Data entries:
++++++

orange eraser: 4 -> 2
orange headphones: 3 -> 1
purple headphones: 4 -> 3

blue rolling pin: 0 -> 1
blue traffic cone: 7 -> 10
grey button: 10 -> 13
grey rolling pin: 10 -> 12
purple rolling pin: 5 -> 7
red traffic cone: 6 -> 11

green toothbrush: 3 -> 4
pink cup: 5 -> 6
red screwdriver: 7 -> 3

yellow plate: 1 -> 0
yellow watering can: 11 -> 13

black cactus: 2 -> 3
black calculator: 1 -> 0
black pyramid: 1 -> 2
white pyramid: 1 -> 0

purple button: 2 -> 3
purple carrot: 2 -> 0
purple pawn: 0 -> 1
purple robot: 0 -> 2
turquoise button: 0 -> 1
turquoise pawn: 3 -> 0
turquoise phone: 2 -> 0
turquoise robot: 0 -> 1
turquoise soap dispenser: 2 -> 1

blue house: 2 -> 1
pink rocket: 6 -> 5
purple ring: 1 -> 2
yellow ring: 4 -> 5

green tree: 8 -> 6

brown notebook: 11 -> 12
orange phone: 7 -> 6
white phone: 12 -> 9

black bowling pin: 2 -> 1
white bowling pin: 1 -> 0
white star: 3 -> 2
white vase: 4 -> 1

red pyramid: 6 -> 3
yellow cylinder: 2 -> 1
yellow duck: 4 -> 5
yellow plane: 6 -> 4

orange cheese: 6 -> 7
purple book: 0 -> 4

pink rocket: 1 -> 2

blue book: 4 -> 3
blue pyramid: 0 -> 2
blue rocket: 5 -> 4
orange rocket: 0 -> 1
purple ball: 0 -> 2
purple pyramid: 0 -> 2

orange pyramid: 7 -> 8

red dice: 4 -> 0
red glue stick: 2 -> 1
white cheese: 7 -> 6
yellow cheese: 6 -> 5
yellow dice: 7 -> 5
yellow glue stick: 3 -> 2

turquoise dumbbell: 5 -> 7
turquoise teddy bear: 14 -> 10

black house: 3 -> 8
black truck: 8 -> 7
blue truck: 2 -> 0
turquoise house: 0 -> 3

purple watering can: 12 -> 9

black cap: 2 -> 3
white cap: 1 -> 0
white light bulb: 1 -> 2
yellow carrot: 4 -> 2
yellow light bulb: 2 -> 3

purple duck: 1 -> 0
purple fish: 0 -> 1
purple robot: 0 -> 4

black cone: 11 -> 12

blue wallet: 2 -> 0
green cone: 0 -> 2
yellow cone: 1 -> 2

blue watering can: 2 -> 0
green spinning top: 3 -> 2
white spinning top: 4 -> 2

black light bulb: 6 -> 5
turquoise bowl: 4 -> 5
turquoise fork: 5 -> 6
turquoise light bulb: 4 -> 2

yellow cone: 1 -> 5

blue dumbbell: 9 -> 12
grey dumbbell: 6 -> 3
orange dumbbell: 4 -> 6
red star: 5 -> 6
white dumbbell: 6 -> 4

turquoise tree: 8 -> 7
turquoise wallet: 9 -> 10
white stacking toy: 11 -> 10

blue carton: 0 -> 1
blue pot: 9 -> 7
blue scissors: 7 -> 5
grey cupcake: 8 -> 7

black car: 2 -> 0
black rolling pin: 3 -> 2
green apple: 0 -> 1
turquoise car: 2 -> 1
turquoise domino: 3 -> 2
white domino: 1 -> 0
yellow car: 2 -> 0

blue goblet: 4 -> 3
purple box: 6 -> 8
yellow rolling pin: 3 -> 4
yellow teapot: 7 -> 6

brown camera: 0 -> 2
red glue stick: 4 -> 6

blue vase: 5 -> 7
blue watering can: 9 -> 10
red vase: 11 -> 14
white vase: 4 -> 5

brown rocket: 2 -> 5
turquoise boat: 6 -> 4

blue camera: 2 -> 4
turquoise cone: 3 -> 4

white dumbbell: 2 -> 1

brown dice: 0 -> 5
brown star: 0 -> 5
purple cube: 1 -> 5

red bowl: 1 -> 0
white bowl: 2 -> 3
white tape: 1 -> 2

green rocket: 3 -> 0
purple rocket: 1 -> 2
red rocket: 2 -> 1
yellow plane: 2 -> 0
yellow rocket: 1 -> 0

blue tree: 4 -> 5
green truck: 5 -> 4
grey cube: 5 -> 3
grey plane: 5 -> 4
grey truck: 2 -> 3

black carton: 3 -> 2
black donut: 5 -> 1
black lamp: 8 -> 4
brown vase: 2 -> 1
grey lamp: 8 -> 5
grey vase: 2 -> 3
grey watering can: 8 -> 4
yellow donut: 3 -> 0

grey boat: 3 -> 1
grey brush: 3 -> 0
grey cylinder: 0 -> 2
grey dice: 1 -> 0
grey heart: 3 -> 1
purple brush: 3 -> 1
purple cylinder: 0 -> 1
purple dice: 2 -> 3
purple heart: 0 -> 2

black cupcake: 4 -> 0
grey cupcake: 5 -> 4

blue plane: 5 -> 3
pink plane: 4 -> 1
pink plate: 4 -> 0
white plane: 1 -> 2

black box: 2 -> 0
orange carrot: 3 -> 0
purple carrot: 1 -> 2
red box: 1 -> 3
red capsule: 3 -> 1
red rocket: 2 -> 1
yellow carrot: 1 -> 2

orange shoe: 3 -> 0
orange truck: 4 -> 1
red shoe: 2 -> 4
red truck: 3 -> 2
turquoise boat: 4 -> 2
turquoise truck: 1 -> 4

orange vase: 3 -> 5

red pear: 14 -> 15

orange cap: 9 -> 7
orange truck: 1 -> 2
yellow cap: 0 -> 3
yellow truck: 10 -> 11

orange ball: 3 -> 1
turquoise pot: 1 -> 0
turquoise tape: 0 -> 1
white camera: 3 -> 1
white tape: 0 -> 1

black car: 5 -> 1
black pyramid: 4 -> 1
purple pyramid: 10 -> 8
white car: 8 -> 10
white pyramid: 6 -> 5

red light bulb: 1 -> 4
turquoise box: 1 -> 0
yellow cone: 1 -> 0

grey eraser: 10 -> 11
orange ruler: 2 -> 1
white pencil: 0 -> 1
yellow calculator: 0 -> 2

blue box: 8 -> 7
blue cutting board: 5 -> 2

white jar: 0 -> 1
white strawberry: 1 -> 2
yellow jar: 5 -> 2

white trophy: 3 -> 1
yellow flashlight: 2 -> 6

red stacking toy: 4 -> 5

++++++

About this task:
Print out each line of the data exactly.

Response to the task:
orange eraser: 4 -> 2
orange headphones: 3 -> 1
purple headphones: 4 -> 3

blue rolling pin: 0 -> 1
blue traffic cone: 7 -> 10
grey button: 10 -> 13
grey rolling pin: 10 -> 12
purple rolling pin: 5 -> 7
red traffic cone: 6 -> 11

green toothbrush: 3 -> 4
pink cup: 5 -> 6
red screwdriver: 7 -> 3

yellow plate: 1 -> 0
yellow watering can: 11 -> 13

black cactus: 2 -> 3
black calculator: 1 -> 0
black pyramid: 1 -> 2
white pyramid: 1 -> 0

purple button: 2 -> 3
purple carrot: 2 -> 0
purple pawn: 0 -> 1
purple robot: 0 -> 2
turquoise button: 0 -> 1
turquoise pawn: 3 -> 0
turquoise phone: 2 -> 0
turquoise robot: 0 -> 1
turquoise soap dispenser: 2 -> 1

blue house: 2 -> 1
pink rocket: 6 -> 5
purple ring: 1 -> 2
yellow ring: 4 -> 5

green tree: 8 -> 6

brown notebook: 11 -> 12
orange phone: 7 -> 6
white phone: 12 -> 9

black bowling pin: 2 -> 1
white bowling pin: 1 -> 0
white star: 3 -> 2
white vase: 4 -> 1

red pyramid: 6 -> 3
yellow cylinder: 2 -> 1
yellow duck: 4 -> 5
yellow plane: 6 -> 4

orange cheese: 6 -> 7
purple book: 0 -> 4

pink rocket: 1 -> 2

blue book: 4 -> 3
blue pyramid: 0 -> 2
blue rocket: 5 -> 4
orange rocket: 0 -> 1
purple ball: 0 -> 2
purple pyramid: 0 -> 2

orange pyramid: 7 -> 8

red dice: 4 -> 0
red glue stick: 2 -> 1
white cheese: 7 -> 6
yellow cheese: 6 -> 5
yellow dice: 7 -> 5
yellow glue stick: 3 -> 2

turquoise dumbbell: 5 -> 7
turquoise teddy bear: 14 -> 10

black house: 3 -> 8
black truck: 8 -> 7
blue truck: 2 -> 0
turquoise house: 0 -> 3

purple watering can: 12 -> 9

black cap: 2 -> 3
white cap: 1 -> 0
white light bulb: 1 -> 2
yellow carrot: 4 -> 2
yellow light bulb: 2 -> 3

purple duck: 1 -> 0
purple fish: 0 -> 1
purple robot: 0 -> 4

black cone: 11 -> 12

blue wallet: 2 -> 0
green cone: 0 -> 2
yellow cone: 1 -> 2

blue watering can: 2 -> 0
green spinning top: 3 -> 2
white spinning top: 4 -> 2

black light bulb: 6 -> 5
turquoise bowl: 4 -> 5
turquoise fork: 5 -> 6
turquoise light bulb: 4 -> 2

yellow cone: 1 -> 5

blue dumbbell: 9 -> 12
grey dumbbell: 6 -> 3
orange dumbbell: 4 -> 6
red star: 5 -> 6
white dumbbell: 6 -> 4

turquoise tree: 8 -> 7
turquoise wallet: 9 -> 10
white stacking toy: 11 -> 10

blue carton: 0 -> 1
blue pot: 9 -> 7
blue scissors: 7 -> 5
grey cupcake: 8 -> 7

black car: 2 -> 0
black rolling pin: 3 -> 2
green apple: 0 -> 1
turquoise car: 2 -> 1
turquoise domino: 3 -> 2
white domino: 1 -> 0
yellow car: 2 -> 0

blue goblet: 4 -> 3
purple box: 6 -> 8
yellow rolling pin: 3 -> 4
yellow teapot: 7 -> 6

brown camera: 0 -> 2
red glue stick: 4 -> 6

blue vase: 5 -> 7
blue watering can: 9 -> 10
red vase: 11 -> 14
white vase: 4 -> 5

brown rocket: 2 -> 5
turquoise boat: 6 -> 4

blue camera: 2 -> 4
turquoise cone: 3 -> 4

white dumbbell: 2 -> 1

brown dice: 0 -> 5
brown star: 0 -> 5
purple cube: 1 -> 5

red bowl: 1 -> 0
white bowl: 2 -> 3
white tape: 1 -> 2

green rocket: 3 -> 0
purple rocket: 1 -> 2
red rocket: 2 -> 1
yellow plane: 2 -> 0
yellow rocket: 1 -> 0

blue tree: 4 -> 5
green truck: 5 -> 4
grey cube: 5 -> 3
grey plane: 5 -> 4
grey truck: 2 -> 3

black carton: 3 -> 2
black donut: 5 -> 1
black lamp: 8 -> 4
brown vase: 2 -> 1
grey lamp: 8 -> 5
grey vase: 2 -> 3
grey watering can: 8 -> 4
yellow donut: 3 -> 0

grey boat: 3 -> 1
grey brush: 3 -> 0
grey cylinder: 0 -> 2
grey dice: 1 -> 0
grey heart: 3 -> 1
purple brush: 3 -> 1
purple cylinder: 0 -> 1
purple dice: 2 -> 3
purple heart: 0 -> 2

black cupcake: 4 -> 0
grey cupcake: 5 -> 4

blue plane: 5 -> 3
pink plane: 4 -> 1
pink plate: 4 -> 0
white plane: 1 -> 2

black box: 2 -> 0
orange carrot: 3 -> 0
purple carrot: 1 -> 2
red box: 1 -> 3
red capsule: 3 -> 1
red rocket: 2 -> 1
yellow carrot: 1 -> 2

orange shoe: 3 -> 0
orange truck: 4 -> 1
red shoe: 2 -> 4
red truck: 3 -> 2
turquoise boat: 4 -> 2
turquoise truck: 1 -> 4

orange vase: 3 -> 5

red pear: 14 -> 15

orange cap: 9 -> 7
orange truck: 1 -> 2
yellow cap: 0 -> 3
yellow truck: 10 -> 11

orange ball: 3 -> 1
turquoise pot: 1 -> 0
turquoise tape: 0 -> 1
white camera: 3 -> 1
white tape: 0 -> 1

black car: 5 -> 1
black pyramid: 4 -> 1
purple pyramid: 10 -> 8
white car: 8 -> 10
white pyramid: 6 -> 5

red light bulb: 1 -> 4
turquoise box: 1 -> 0
yellow cone: 1 -> 0

grey eraser: 10 -> 11
orange ruler: 2 -> 1
white pencil: 0 -> 1
yellow calculator: 0 -> 2

blue box: 8 -> 7
blue cutting board: 5 -> 2

white jar: 0 -> 1
white strawberry: 1 -> 2
yellow jar: 5 -> 2

white trophy: 3 -> 1
yellow flashlight: 2 -> 6

red stacking toy: 4 -> 5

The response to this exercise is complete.